DATA FOR ANALYSIS >>

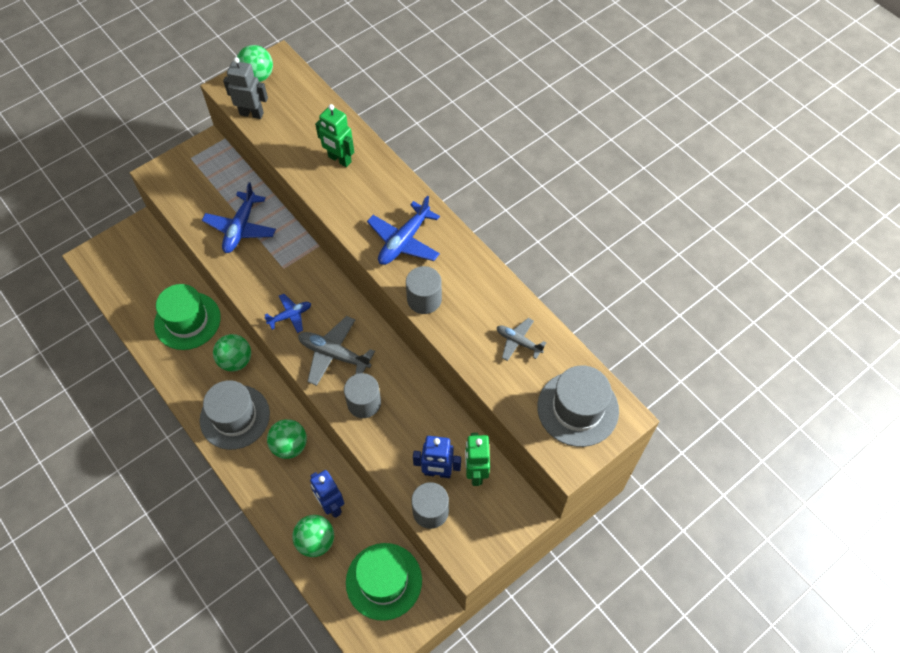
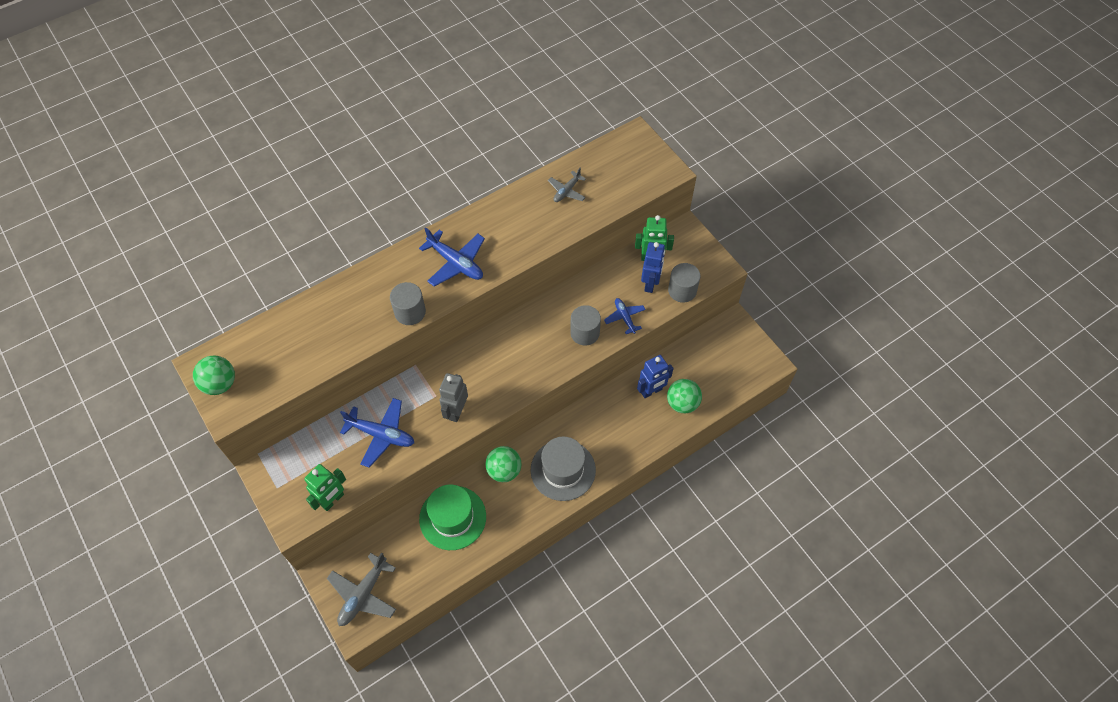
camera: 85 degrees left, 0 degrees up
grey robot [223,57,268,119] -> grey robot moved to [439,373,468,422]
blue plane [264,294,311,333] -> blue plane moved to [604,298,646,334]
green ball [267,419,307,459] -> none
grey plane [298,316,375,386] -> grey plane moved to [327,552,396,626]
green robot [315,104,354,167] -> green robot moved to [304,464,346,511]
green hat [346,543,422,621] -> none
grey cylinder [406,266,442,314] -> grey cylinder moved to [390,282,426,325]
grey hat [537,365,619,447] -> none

--

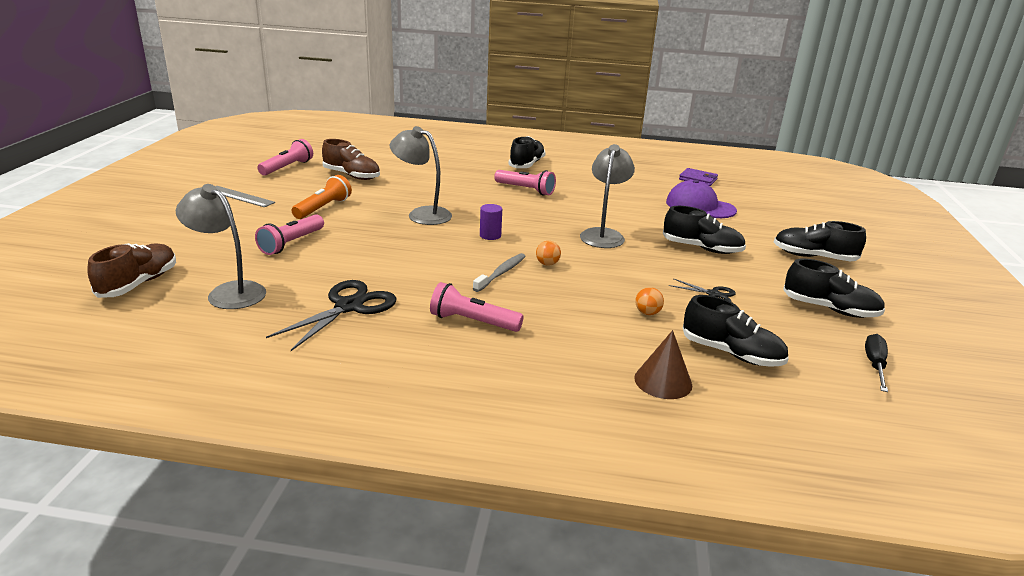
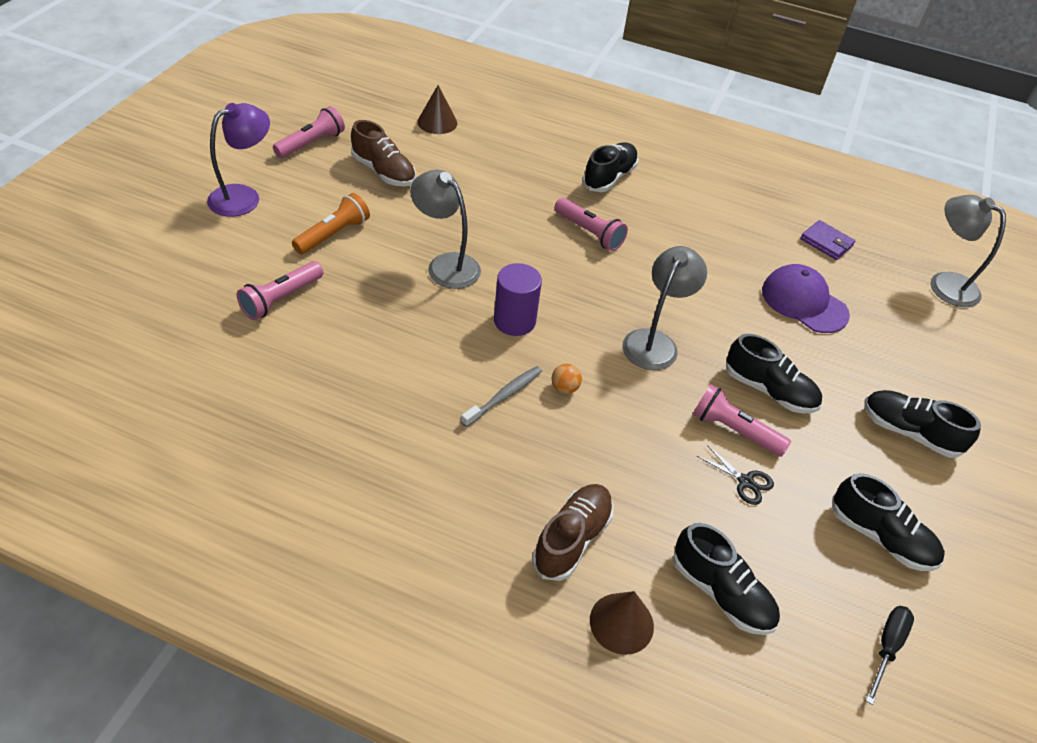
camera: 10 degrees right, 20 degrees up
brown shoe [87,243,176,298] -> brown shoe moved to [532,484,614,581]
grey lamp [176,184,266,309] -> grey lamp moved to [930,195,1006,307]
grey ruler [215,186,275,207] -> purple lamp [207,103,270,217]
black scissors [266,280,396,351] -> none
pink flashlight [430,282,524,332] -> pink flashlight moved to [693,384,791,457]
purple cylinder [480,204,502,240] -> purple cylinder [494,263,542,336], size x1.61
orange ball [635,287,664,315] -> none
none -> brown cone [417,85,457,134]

* * *

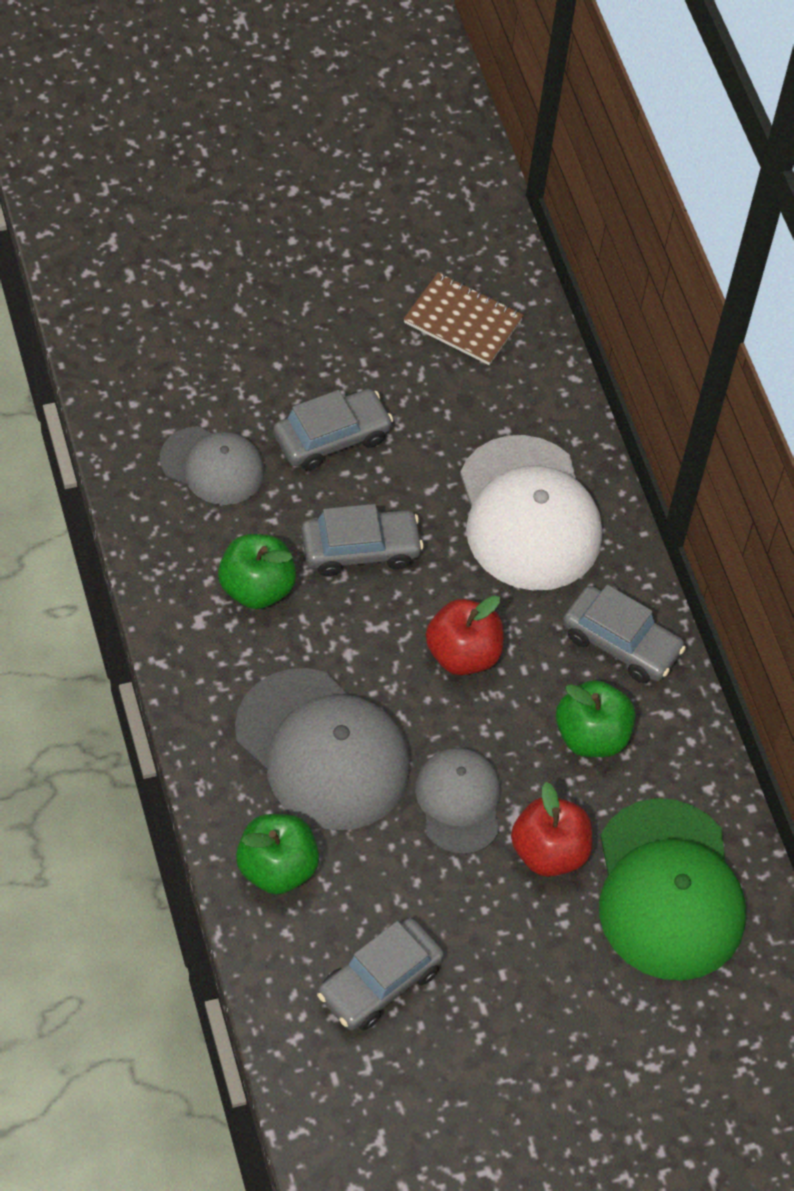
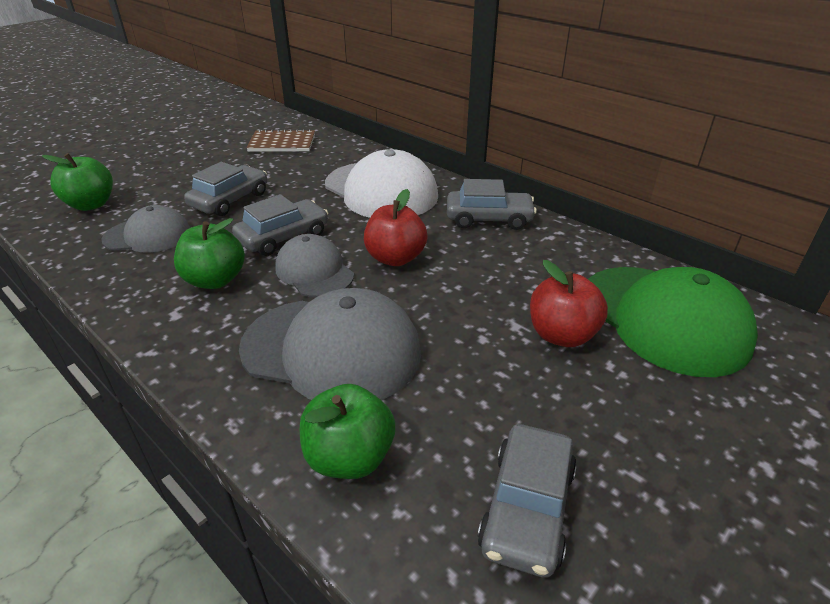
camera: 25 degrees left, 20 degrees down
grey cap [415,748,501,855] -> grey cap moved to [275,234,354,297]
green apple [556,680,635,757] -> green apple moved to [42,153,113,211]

TO-DO ITEM >> The expected output is exactly the lines of the listing above between the line holding "camera: 25 degrees left, 20 degrees down" and the line holding "green apple [556,680,635,757]", inclusive.

EXPECTED ANSWER >>
camera: 25 degrees left, 20 degrees down
grey cap [415,748,501,855] -> grey cap moved to [275,234,354,297]
green apple [556,680,635,757] -> green apple moved to [42,153,113,211]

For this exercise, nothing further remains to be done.